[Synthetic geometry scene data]
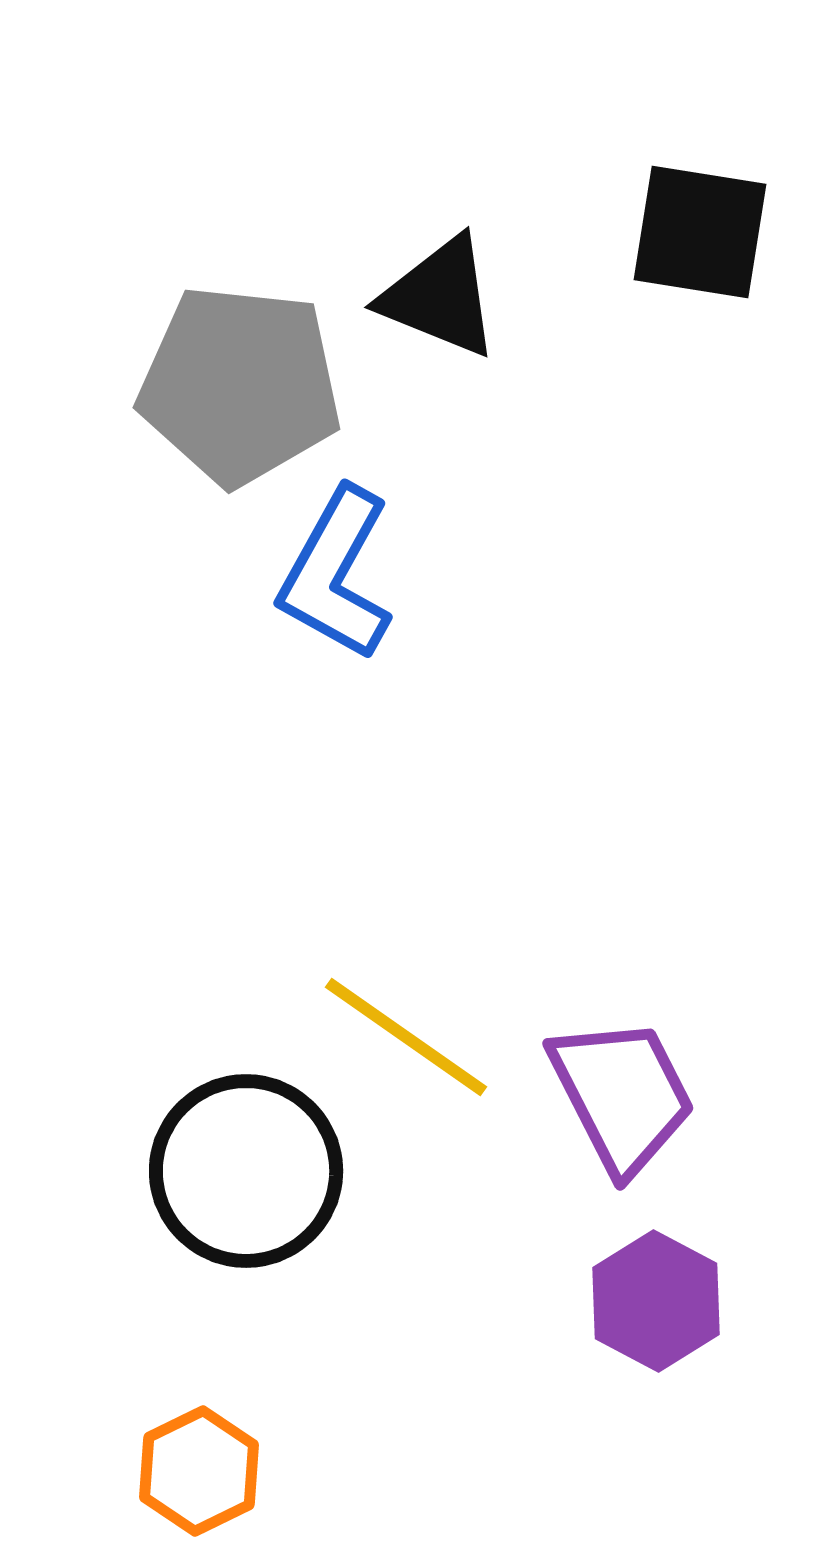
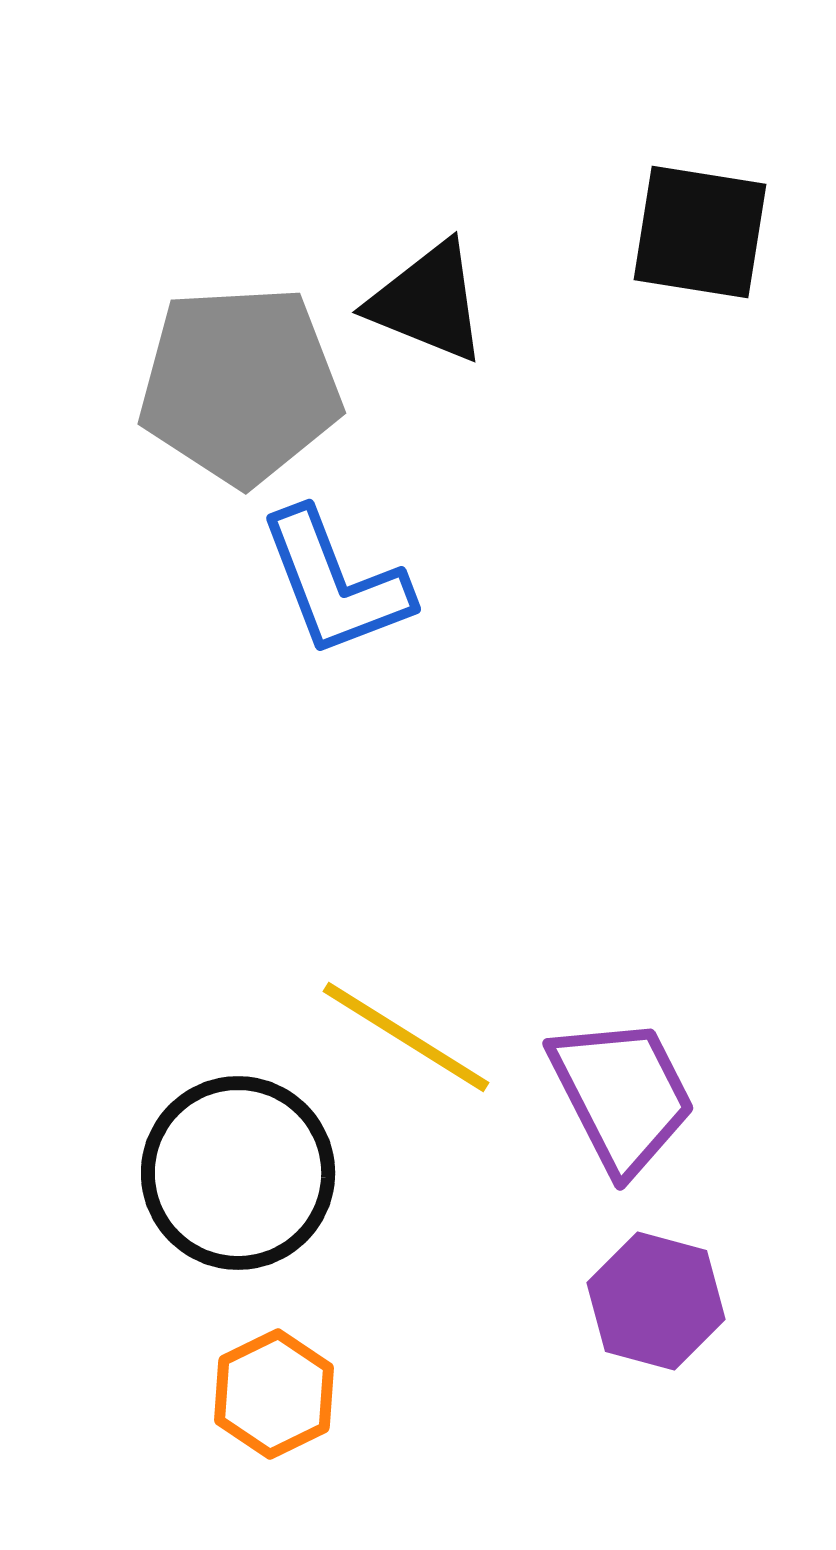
black triangle: moved 12 px left, 5 px down
gray pentagon: rotated 9 degrees counterclockwise
blue L-shape: moved 1 px left, 9 px down; rotated 50 degrees counterclockwise
yellow line: rotated 3 degrees counterclockwise
black circle: moved 8 px left, 2 px down
purple hexagon: rotated 13 degrees counterclockwise
orange hexagon: moved 75 px right, 77 px up
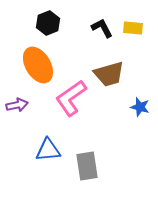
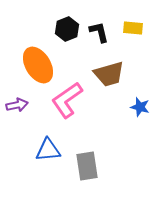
black hexagon: moved 19 px right, 6 px down
black L-shape: moved 3 px left, 4 px down; rotated 15 degrees clockwise
pink L-shape: moved 4 px left, 2 px down
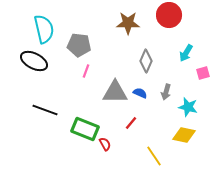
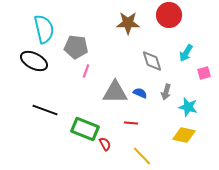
gray pentagon: moved 3 px left, 2 px down
gray diamond: moved 6 px right; rotated 40 degrees counterclockwise
pink square: moved 1 px right
red line: rotated 56 degrees clockwise
yellow line: moved 12 px left; rotated 10 degrees counterclockwise
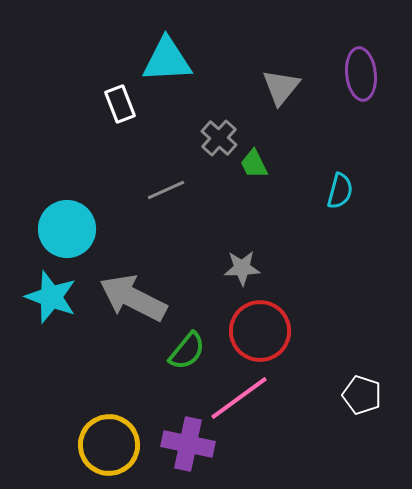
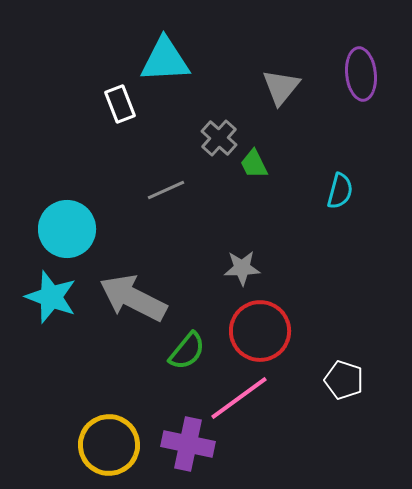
cyan triangle: moved 2 px left
white pentagon: moved 18 px left, 15 px up
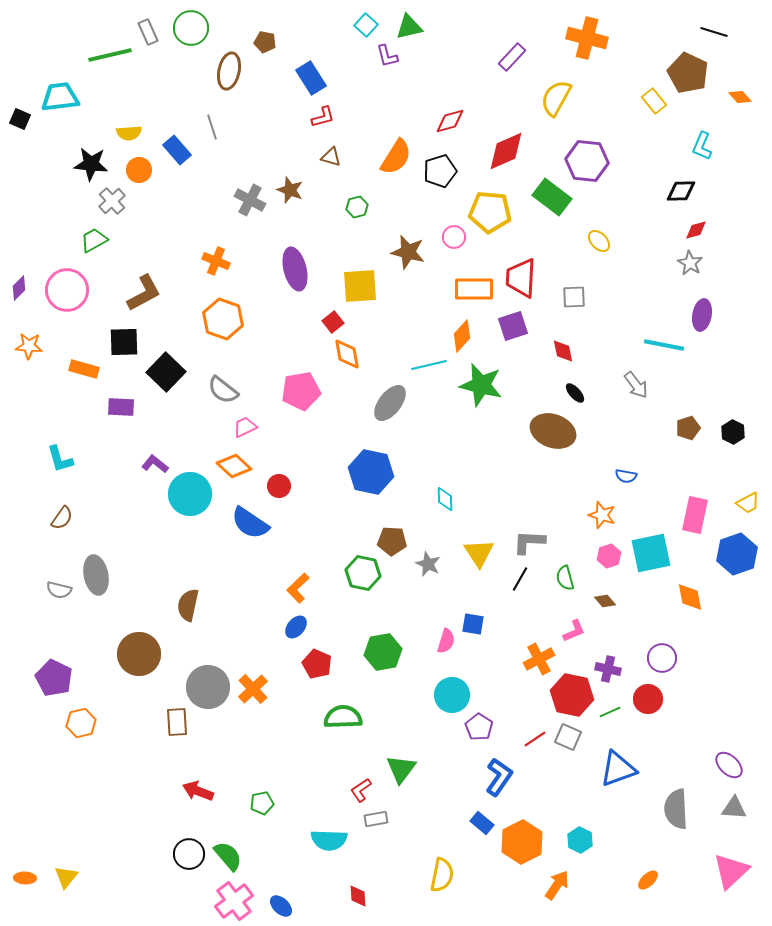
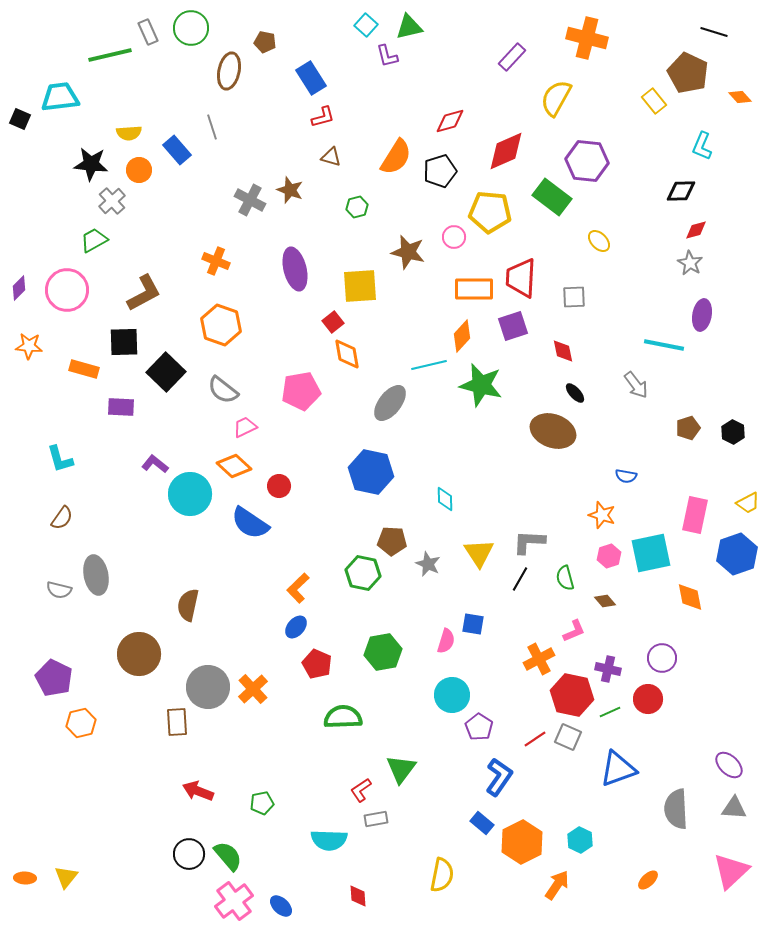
orange hexagon at (223, 319): moved 2 px left, 6 px down
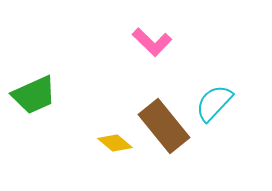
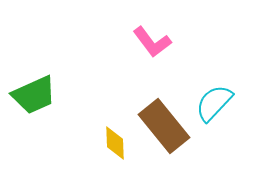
pink L-shape: rotated 9 degrees clockwise
yellow diamond: rotated 48 degrees clockwise
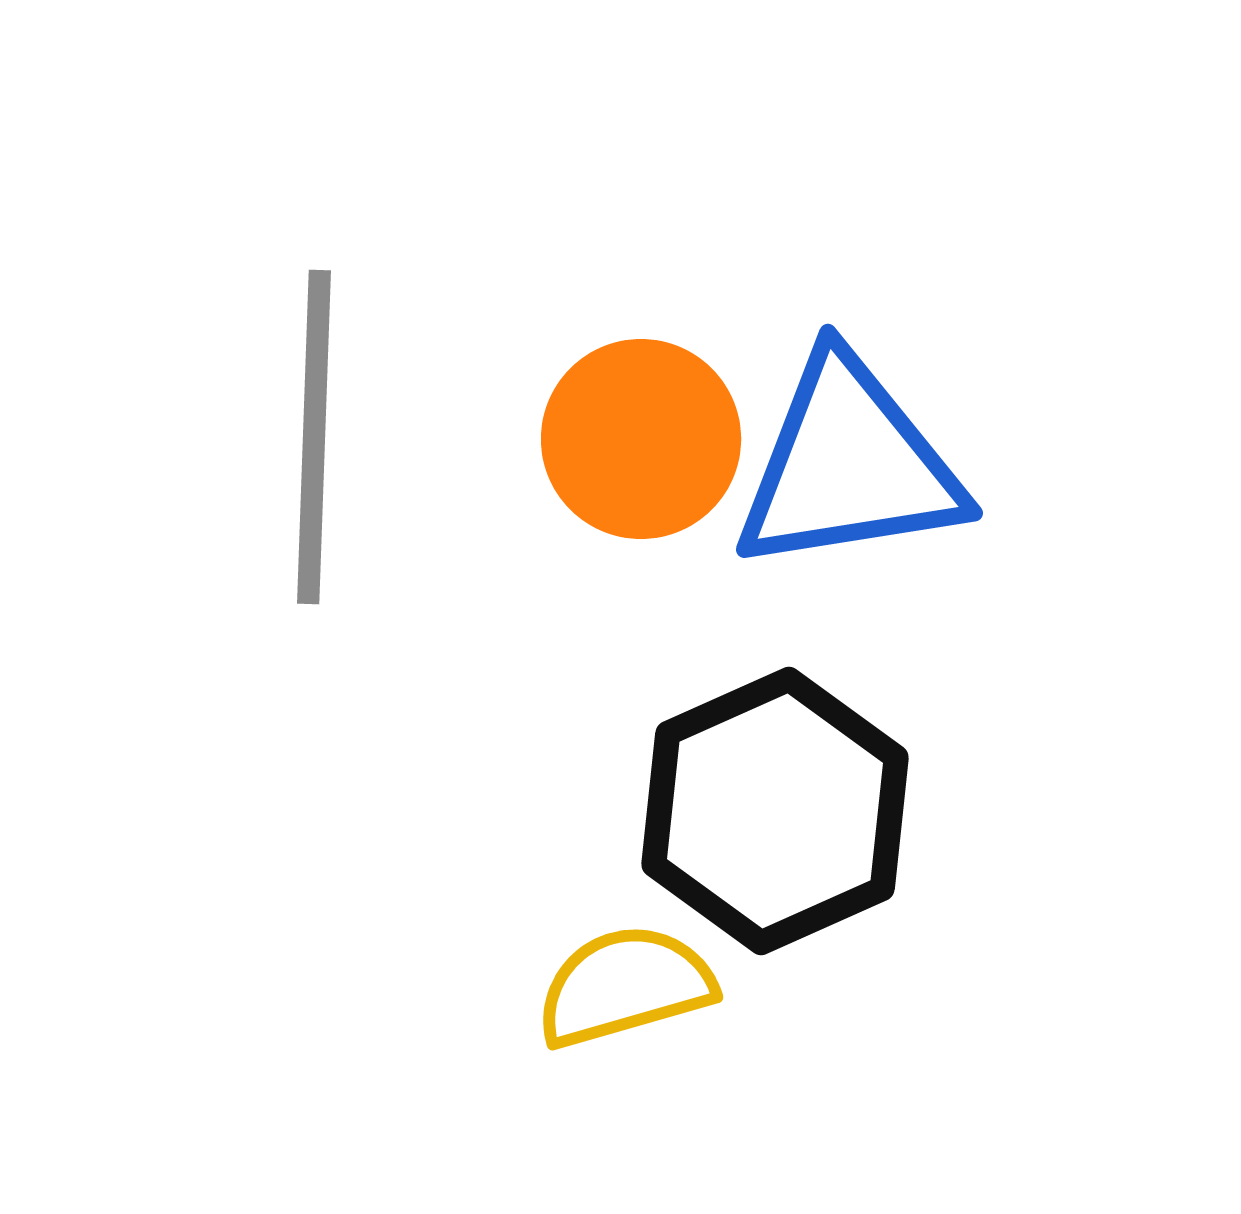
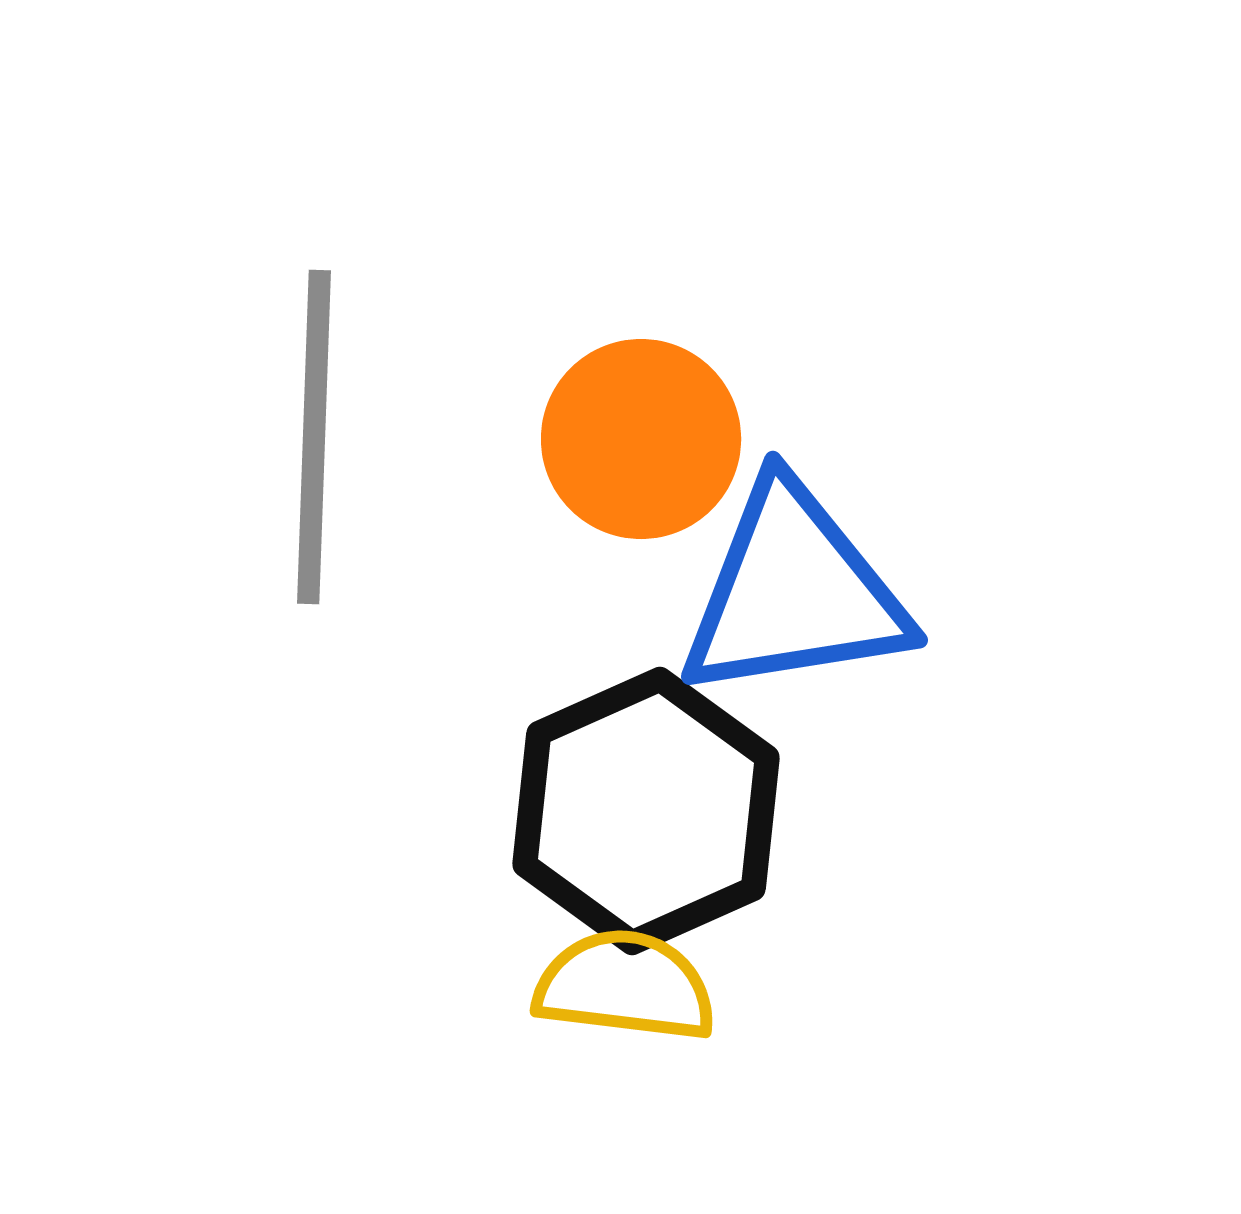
blue triangle: moved 55 px left, 127 px down
black hexagon: moved 129 px left
yellow semicircle: rotated 23 degrees clockwise
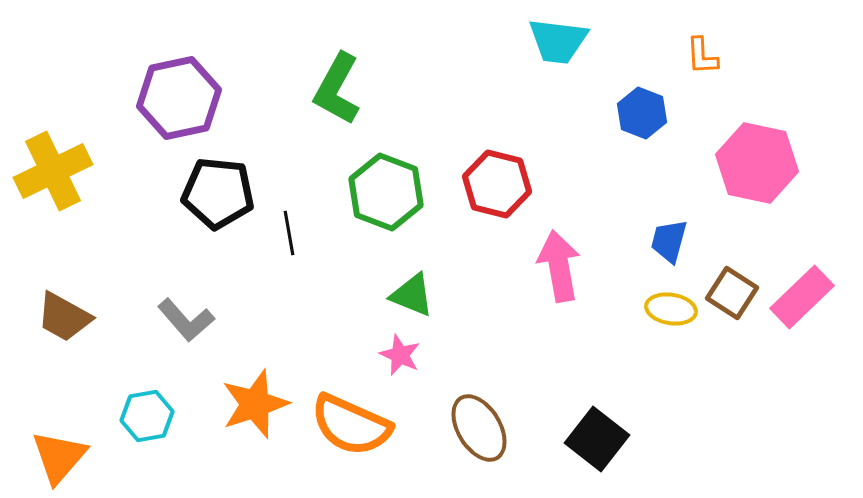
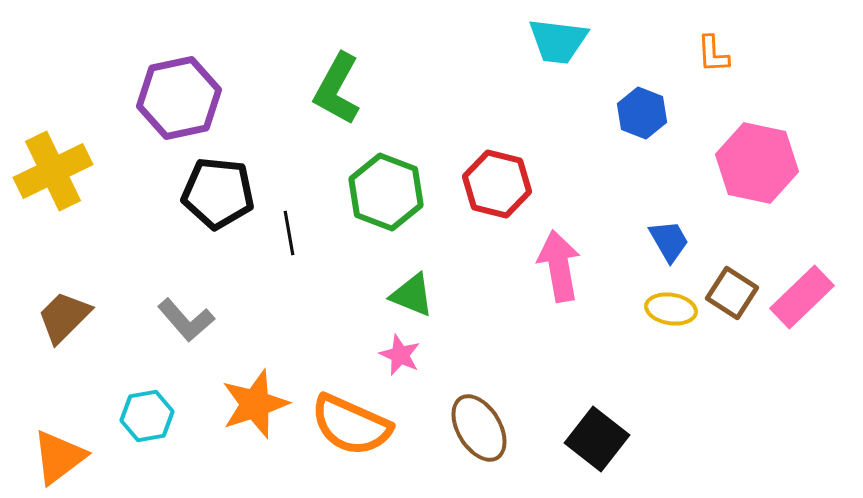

**YOUR ASSIGNMENT**: The answer must be every line from the records above that contains "shape".

**ANSWER TO THIS EXERCISE**:
blue L-shape: moved 1 px left, 9 px down; rotated 50 degrees counterclockwise
black L-shape: moved 3 px left, 4 px down; rotated 15 degrees clockwise
pink L-shape: moved 4 px left, 2 px down
pink L-shape: rotated 9 degrees clockwise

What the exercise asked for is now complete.